[Records supplied]:
────────────────────────────────────────

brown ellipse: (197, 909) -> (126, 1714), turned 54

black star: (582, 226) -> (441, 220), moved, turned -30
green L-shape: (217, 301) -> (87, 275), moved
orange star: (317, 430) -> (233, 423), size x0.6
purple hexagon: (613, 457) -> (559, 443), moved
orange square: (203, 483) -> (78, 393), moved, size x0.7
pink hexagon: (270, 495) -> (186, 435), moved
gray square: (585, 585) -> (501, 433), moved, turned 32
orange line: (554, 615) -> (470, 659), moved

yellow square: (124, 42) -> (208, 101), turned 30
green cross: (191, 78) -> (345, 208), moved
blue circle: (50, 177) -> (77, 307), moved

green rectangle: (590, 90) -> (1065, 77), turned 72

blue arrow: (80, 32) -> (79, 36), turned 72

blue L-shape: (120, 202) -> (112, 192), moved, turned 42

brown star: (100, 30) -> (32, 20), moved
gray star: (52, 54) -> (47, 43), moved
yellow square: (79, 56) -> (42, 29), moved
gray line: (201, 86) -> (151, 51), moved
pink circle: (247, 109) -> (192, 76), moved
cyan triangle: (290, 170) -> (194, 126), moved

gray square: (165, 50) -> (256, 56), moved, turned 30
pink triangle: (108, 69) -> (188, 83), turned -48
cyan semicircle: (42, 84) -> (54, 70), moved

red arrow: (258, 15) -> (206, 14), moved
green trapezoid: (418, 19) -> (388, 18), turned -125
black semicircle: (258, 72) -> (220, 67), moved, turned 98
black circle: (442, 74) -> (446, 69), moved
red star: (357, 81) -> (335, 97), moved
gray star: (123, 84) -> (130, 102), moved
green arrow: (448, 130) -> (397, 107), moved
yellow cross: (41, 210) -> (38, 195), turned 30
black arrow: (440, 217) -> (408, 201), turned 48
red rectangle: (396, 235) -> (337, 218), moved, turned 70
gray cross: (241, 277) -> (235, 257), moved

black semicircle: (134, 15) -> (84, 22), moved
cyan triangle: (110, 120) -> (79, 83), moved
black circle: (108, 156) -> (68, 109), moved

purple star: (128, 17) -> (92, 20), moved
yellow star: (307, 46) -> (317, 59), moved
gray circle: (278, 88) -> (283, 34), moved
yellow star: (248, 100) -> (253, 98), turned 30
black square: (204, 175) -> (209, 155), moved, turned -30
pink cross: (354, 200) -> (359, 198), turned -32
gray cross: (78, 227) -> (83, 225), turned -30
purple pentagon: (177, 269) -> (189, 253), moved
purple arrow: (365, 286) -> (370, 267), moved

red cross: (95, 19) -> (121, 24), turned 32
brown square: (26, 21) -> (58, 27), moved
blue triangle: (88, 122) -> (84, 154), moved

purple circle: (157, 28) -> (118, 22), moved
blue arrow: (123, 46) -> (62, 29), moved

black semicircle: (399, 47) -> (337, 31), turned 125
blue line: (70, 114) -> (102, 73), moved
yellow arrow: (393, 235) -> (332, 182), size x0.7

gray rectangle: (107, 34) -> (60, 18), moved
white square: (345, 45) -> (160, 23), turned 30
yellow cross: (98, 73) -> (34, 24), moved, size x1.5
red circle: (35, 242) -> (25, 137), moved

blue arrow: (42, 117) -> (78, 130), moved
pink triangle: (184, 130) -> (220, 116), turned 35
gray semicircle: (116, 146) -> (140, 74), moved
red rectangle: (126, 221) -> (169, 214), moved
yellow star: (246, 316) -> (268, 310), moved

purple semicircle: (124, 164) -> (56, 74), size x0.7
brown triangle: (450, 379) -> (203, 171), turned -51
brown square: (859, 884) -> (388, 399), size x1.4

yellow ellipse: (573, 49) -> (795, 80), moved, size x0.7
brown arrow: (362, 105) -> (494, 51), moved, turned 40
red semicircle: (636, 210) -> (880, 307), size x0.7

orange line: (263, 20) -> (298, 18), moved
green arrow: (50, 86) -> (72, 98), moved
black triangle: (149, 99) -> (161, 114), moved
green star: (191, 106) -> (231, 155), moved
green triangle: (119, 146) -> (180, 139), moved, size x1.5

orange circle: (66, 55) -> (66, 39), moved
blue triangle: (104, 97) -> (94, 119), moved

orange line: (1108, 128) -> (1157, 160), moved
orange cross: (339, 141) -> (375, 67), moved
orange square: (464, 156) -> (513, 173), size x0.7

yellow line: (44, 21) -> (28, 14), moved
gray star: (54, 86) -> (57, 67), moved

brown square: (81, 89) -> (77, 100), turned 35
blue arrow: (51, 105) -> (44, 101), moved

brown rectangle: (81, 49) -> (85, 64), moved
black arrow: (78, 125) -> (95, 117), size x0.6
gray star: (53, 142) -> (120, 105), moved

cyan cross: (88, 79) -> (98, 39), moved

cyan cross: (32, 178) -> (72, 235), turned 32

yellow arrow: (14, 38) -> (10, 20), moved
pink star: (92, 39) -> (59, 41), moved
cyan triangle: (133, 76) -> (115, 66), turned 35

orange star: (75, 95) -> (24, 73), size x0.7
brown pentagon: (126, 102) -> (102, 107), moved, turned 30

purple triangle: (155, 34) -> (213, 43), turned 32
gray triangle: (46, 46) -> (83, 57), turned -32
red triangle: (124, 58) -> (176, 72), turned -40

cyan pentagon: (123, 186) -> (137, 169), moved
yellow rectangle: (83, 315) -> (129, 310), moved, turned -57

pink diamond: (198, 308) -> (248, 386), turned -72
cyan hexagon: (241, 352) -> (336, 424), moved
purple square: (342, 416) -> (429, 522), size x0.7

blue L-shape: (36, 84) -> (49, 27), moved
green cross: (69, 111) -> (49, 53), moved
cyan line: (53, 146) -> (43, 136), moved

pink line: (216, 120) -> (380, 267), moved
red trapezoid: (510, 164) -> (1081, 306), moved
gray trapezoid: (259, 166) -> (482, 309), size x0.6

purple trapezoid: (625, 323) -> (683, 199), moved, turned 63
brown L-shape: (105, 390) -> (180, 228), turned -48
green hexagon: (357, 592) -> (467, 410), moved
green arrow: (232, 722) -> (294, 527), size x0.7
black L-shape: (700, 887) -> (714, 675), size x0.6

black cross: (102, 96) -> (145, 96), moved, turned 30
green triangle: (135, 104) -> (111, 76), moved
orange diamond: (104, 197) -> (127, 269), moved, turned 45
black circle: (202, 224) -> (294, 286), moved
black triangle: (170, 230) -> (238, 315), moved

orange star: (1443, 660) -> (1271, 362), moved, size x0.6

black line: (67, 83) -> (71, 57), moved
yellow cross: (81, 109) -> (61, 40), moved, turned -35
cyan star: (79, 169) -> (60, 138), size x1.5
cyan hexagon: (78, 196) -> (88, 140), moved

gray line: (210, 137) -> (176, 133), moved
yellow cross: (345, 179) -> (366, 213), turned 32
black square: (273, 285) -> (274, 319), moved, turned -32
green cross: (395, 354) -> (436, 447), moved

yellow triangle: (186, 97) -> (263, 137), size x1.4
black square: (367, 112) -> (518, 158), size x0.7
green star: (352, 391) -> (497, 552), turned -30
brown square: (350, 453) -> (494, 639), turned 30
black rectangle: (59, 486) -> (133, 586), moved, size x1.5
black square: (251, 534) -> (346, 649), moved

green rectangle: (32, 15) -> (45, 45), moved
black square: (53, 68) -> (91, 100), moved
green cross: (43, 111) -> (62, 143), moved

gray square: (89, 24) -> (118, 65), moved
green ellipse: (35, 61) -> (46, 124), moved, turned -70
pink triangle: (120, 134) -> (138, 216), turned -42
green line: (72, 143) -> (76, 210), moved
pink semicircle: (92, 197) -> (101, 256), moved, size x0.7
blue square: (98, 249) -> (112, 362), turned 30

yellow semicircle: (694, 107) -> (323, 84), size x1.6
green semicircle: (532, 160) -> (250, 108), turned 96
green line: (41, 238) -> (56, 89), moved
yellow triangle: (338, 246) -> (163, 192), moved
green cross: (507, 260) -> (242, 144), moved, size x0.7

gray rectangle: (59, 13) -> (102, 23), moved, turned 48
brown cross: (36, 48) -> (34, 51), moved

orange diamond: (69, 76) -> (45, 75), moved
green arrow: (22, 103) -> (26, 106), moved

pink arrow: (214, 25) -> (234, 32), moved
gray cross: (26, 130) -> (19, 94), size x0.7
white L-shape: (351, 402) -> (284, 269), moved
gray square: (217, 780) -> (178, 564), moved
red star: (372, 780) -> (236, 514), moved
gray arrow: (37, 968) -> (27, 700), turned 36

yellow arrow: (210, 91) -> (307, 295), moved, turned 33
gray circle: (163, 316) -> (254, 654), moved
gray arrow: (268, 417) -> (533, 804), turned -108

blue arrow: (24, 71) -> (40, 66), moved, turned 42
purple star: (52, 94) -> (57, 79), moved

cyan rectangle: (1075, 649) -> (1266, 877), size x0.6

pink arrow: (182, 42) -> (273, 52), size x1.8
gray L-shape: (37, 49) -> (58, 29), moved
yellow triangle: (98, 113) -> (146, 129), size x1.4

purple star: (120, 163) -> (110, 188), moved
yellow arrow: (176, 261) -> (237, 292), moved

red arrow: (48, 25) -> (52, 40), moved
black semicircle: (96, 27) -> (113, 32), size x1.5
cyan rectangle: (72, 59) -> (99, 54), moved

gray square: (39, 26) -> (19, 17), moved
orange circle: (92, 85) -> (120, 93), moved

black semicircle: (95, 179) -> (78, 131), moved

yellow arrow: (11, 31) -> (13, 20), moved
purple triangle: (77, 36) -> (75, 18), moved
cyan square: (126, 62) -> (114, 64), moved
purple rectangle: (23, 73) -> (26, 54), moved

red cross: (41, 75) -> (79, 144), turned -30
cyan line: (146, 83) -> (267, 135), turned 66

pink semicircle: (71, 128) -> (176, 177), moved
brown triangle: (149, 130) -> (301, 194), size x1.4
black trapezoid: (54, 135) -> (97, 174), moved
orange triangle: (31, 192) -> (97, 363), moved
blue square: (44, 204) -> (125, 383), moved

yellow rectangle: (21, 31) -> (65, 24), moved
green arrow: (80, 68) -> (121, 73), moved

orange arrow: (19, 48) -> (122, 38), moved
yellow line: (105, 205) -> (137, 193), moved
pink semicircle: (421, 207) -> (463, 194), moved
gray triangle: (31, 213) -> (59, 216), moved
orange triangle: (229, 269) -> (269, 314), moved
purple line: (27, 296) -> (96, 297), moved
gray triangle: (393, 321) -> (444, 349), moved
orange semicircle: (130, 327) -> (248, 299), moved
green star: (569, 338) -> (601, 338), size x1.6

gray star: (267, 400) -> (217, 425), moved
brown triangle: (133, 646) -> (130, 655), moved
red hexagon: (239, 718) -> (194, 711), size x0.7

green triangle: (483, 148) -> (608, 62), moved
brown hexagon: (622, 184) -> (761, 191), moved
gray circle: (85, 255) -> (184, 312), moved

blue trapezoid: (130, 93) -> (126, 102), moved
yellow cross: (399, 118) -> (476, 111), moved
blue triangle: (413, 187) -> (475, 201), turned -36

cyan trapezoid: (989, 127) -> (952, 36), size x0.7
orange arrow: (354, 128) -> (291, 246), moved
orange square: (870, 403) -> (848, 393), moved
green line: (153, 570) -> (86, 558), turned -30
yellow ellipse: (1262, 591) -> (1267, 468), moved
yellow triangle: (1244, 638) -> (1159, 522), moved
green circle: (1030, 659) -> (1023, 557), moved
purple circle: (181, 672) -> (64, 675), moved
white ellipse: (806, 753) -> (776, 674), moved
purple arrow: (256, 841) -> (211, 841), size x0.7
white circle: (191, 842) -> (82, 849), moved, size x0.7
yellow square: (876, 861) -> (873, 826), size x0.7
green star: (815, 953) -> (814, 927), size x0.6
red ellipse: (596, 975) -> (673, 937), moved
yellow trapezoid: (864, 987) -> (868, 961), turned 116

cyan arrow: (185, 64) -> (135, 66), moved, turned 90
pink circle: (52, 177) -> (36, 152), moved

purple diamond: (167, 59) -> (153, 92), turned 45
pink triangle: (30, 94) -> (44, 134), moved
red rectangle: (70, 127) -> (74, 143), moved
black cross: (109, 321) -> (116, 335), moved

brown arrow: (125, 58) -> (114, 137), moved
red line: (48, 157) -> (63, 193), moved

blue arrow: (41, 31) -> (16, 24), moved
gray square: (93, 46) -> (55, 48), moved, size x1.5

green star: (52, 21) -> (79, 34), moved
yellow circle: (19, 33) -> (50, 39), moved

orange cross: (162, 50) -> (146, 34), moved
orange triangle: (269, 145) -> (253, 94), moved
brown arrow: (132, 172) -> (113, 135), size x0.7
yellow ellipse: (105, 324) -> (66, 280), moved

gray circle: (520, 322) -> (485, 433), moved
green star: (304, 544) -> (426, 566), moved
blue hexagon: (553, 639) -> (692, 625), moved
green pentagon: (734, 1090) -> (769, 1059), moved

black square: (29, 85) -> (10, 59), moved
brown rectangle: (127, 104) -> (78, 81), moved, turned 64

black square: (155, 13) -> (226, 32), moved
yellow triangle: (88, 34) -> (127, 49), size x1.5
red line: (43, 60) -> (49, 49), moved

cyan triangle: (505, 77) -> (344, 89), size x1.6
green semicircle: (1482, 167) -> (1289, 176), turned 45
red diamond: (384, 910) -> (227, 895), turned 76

────────────────────────────────────────

[What you are asked to do]:
Quote the data above from the line containing "red cross: (41, 75) -> (79, 144), turned -30" to the line containing "yellow line: (105, 205) -> (137, 193), moved", inclusive, and stop.

[Finished exercise]:
red cross: (41, 75) -> (79, 144), turned -30
cyan line: (146, 83) -> (267, 135), turned 66

pink semicircle: (71, 128) -> (176, 177), moved
brown triangle: (149, 130) -> (301, 194), size x1.4
black trapezoid: (54, 135) -> (97, 174), moved
orange triangle: (31, 192) -> (97, 363), moved
blue square: (44, 204) -> (125, 383), moved

yellow rectangle: (21, 31) -> (65, 24), moved
green arrow: (80, 68) -> (121, 73), moved

orange arrow: (19, 48) -> (122, 38), moved
yellow line: (105, 205) -> (137, 193), moved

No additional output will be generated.